Exercise directions: Give again, word for word, every line in the entries below from the line with "R3: 1.5k (GND, RESET) -> 33k (GND, RESET)" up to and including the line with "R11: none -> 620 (NET4, NET5)", and no other line.

Input material:
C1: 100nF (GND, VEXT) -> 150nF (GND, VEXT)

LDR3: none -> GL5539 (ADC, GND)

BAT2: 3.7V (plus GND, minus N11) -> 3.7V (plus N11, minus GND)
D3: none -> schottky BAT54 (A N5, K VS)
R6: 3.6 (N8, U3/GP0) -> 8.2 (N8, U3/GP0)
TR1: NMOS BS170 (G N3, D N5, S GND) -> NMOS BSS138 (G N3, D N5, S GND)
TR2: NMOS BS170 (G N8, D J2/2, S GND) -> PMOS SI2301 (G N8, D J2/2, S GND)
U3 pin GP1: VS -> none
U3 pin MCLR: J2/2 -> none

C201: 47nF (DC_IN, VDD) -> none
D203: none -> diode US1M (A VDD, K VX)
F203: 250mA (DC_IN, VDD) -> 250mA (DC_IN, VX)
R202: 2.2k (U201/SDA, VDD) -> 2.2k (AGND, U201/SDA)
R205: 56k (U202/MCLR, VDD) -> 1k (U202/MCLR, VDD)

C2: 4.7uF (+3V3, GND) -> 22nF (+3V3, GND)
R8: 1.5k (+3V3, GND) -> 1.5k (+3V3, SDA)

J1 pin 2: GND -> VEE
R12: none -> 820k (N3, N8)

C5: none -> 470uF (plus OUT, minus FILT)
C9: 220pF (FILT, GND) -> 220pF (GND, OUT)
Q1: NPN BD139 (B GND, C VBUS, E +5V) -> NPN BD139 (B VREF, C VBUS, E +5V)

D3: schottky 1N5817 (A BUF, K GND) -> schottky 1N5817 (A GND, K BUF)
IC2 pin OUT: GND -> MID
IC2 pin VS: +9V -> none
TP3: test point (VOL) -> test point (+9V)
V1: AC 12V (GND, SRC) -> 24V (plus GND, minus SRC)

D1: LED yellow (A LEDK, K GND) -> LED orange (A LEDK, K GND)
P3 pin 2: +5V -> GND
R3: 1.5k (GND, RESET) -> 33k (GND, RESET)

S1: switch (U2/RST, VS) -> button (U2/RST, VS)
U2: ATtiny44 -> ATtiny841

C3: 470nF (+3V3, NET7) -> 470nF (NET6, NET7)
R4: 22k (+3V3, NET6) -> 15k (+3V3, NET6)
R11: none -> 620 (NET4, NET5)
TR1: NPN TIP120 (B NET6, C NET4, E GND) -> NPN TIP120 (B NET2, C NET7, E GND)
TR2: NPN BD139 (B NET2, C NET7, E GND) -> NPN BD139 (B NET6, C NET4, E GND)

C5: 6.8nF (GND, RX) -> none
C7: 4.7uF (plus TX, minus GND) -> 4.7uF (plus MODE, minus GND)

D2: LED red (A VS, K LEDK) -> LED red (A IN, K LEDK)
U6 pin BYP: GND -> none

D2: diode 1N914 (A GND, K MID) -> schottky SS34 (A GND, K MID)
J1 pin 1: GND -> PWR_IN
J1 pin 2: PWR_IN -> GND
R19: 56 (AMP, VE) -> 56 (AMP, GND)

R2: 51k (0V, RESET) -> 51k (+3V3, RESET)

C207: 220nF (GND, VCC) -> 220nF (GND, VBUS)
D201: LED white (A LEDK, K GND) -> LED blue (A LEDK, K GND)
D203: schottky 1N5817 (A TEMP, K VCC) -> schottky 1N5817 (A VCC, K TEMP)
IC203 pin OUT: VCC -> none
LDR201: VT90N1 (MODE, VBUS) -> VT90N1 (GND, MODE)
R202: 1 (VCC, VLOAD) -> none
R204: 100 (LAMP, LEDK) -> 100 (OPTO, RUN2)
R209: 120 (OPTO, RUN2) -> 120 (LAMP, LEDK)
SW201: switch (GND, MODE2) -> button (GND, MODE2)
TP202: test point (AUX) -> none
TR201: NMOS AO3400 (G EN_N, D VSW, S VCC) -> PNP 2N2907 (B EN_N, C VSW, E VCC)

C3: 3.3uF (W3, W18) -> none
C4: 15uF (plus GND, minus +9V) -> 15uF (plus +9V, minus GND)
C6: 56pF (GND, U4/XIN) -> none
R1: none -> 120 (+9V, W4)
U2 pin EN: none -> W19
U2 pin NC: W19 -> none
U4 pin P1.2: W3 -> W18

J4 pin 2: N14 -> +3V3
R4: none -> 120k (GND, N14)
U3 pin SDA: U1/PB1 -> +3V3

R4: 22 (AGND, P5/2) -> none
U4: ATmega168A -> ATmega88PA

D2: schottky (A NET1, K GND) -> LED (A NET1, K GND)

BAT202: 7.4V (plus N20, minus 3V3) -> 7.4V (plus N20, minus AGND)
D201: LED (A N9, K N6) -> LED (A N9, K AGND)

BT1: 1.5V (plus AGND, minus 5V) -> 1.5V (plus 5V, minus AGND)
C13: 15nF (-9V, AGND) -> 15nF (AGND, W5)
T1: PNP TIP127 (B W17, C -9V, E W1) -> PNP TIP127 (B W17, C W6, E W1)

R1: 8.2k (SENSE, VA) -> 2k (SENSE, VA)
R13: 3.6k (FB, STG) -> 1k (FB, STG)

Response:
R3: 1.5k (GND, RESET) -> 33k (GND, RESET)

S1: switch (U2/RST, VS) -> button (U2/RST, VS)
U2: ATtiny44 -> ATtiny841

C3: 470nF (+3V3, NET7) -> 470nF (NET6, NET7)
R4: 22k (+3V3, NET6) -> 15k (+3V3, NET6)
R11: none -> 620 (NET4, NET5)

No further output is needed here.